Problem description: What is needed is an exact copy of the lines from the one containing "EMERALD SCISSORS |" through the last line of the records, with no pictures.

Information provided:
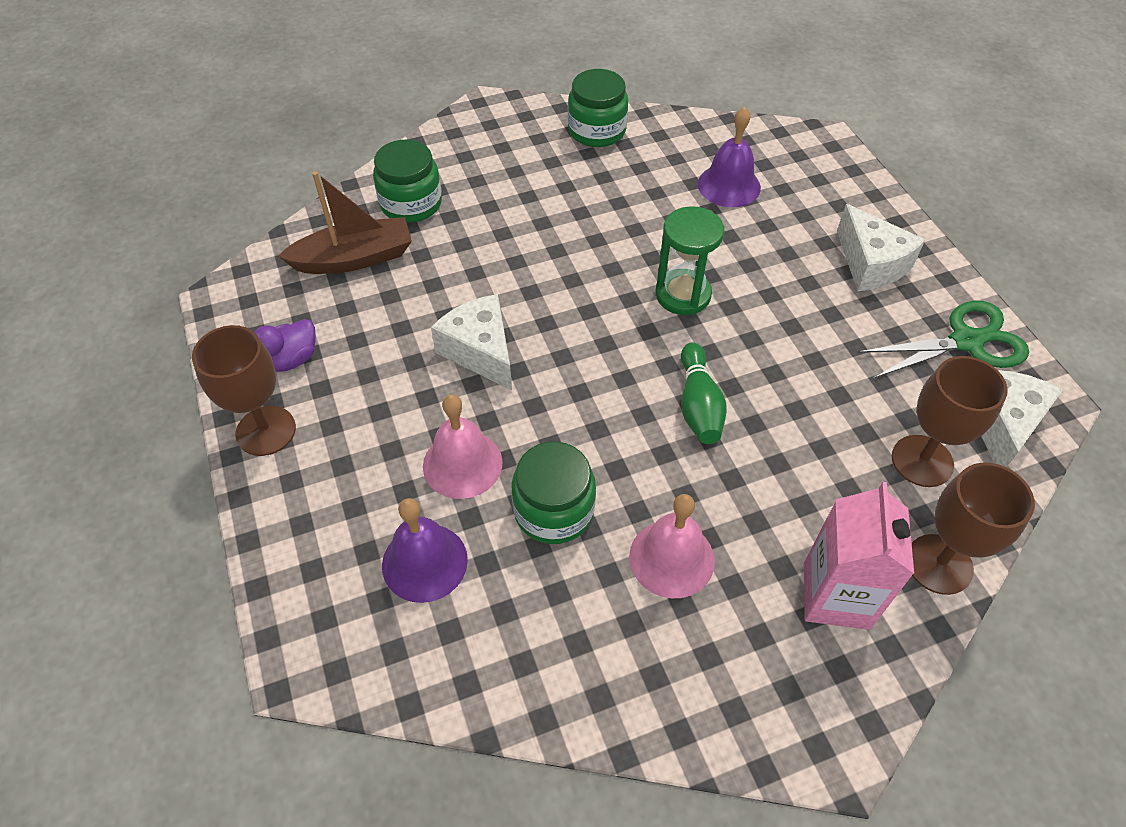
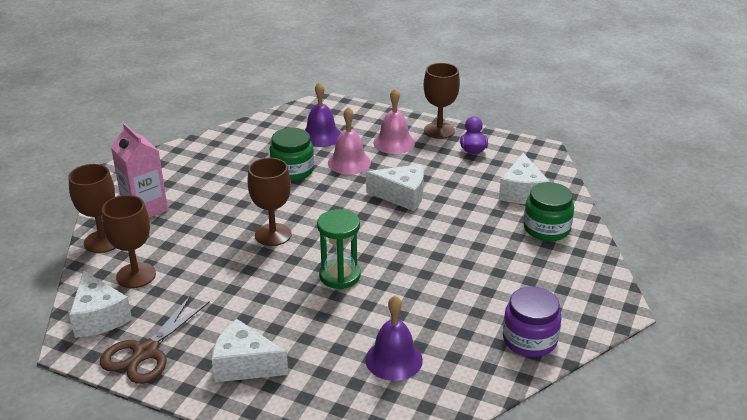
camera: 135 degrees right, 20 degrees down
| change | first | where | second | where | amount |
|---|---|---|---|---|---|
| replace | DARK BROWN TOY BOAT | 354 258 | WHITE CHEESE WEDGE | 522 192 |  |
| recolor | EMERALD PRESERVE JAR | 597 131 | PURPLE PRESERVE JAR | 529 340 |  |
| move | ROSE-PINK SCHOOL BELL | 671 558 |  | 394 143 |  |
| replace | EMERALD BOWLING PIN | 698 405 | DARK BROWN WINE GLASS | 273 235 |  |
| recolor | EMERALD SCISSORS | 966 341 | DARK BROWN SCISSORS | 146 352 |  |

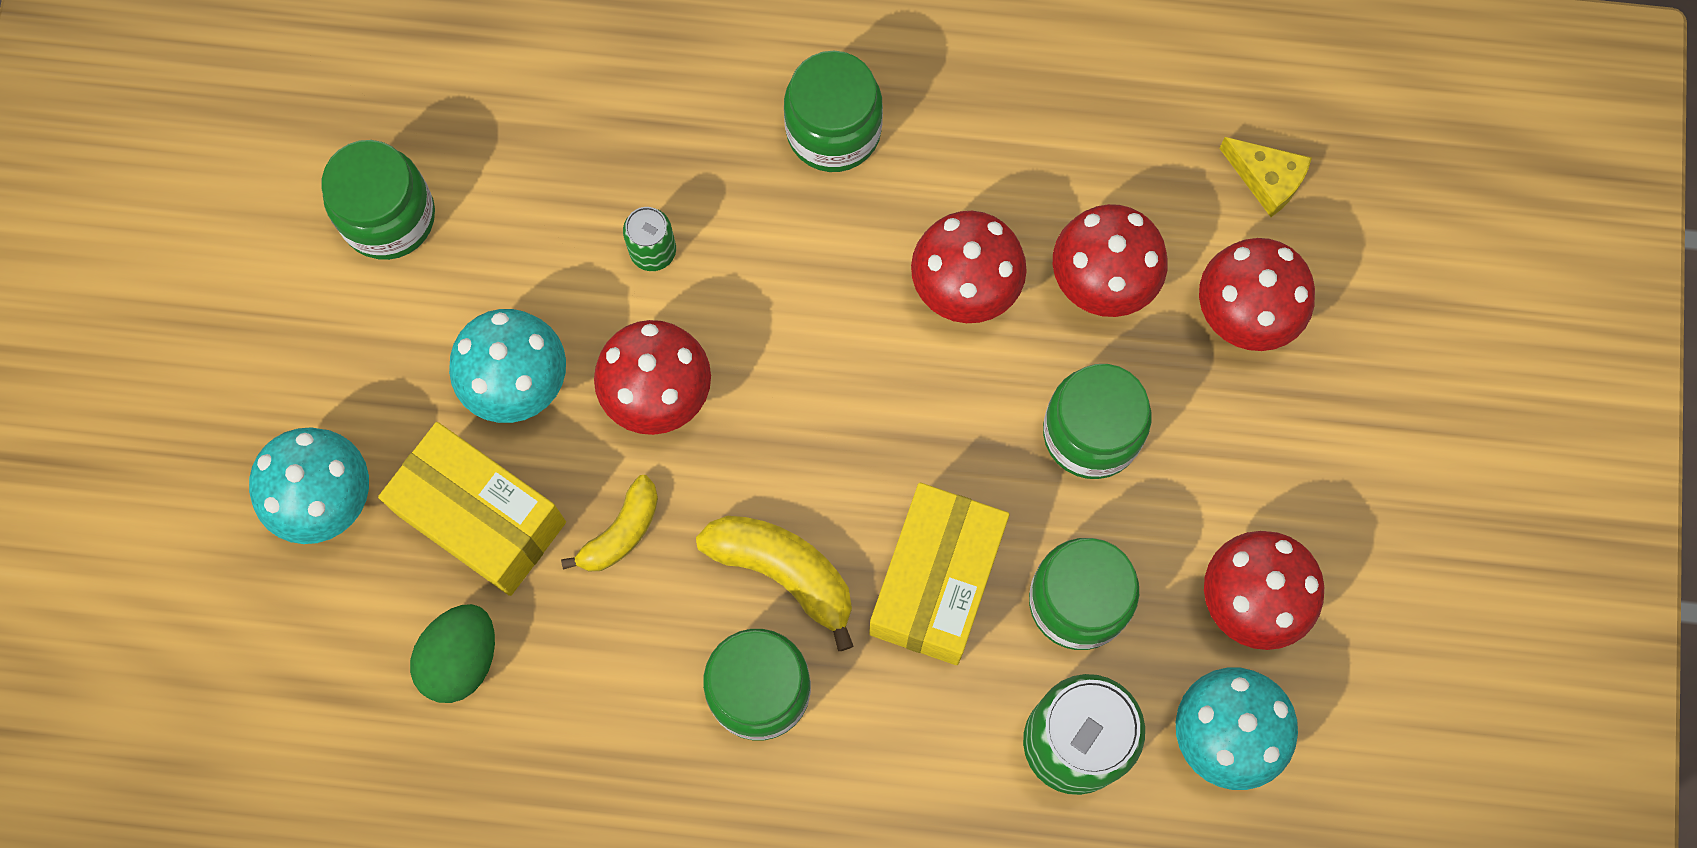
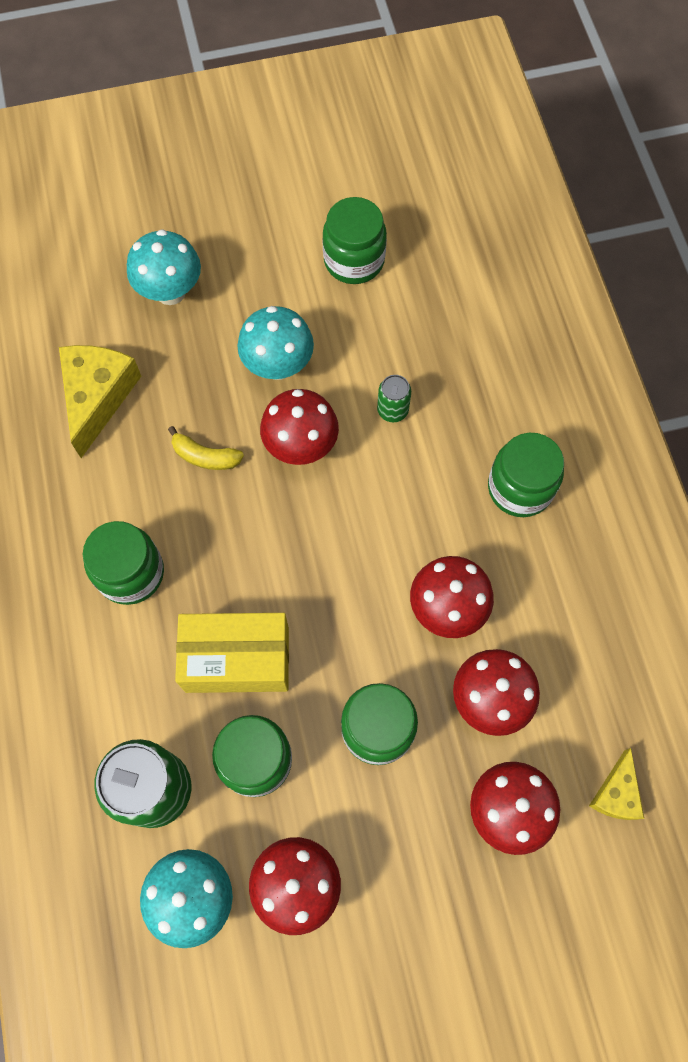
camera: 70 degrees right, 5 degrees down
| change | first | where | second | where | amount |
|---|---|---|---|---|---|
| delete | YELLOW PACKAGE | 481 518 |  |  |  |
| replace | EMERALD TOY EGG | 461 659 | YELLOW CHEESE WEDGE | 98 396 |  |
| delete | YELLOW BANANA FRUIT | 783 572 |  |  |  |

Response area:
| recolor | EMERALD SCISSORS | 966 341 | DARK BROWN SCISSORS | 146 352 |  |

camera: 70 degrees right, 5 degrees down
| change | first | where | second | where | amount |
|---|---|---|---|---|---|
| delete | YELLOW PACKAGE | 481 518 |  |  |  |
| replace | EMERALD TOY EGG | 461 659 | YELLOW CHEESE WEDGE | 98 396 |  |
| delete | YELLOW BANANA FRUIT | 783 572 |  |  |  |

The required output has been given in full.